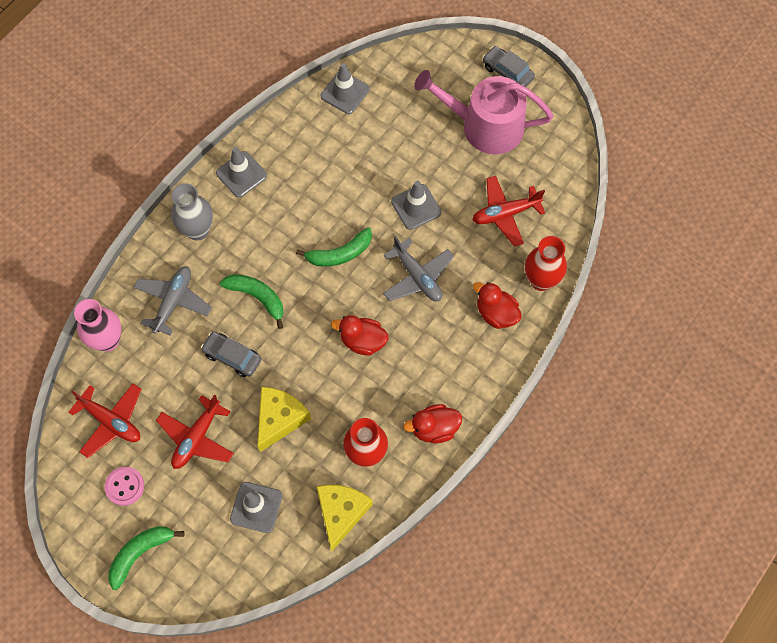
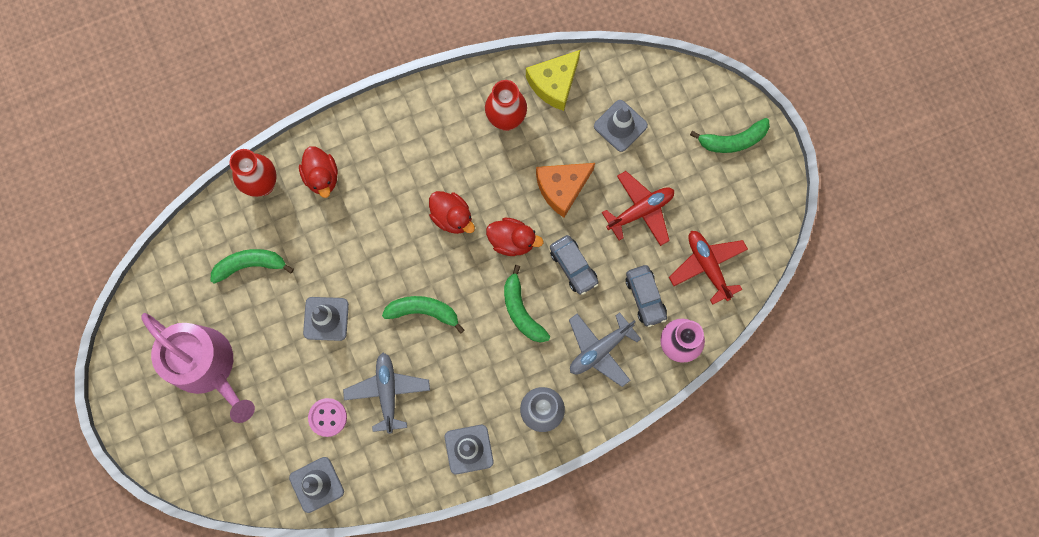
camera: 150 degrees left, 10 degrees up
(125, 486) = (721, 202): pink button -> pink button (328, 417)
(279, 419) = (562, 188): yellow cheese -> orange cheese
(417, 277) = (368, 249): grey plane -> grey plane (387, 392)
(434, 428) = (438, 108): red duck -> red duck (512, 241)
(505, 214) = (250, 265): red plane -> green banana
(507, 72) = (144, 414): grey car -> grey car (645, 297)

☆ ☆ ☆ ☆

- [PROBLEM TO WORK ON]
In the listing, find all lines with the string "plane" and copy them.

- [TASK RESPONSE]
(417, 277) = (368, 249): grey plane -> grey plane (387, 392)
(505, 214) = (250, 265): red plane -> green banana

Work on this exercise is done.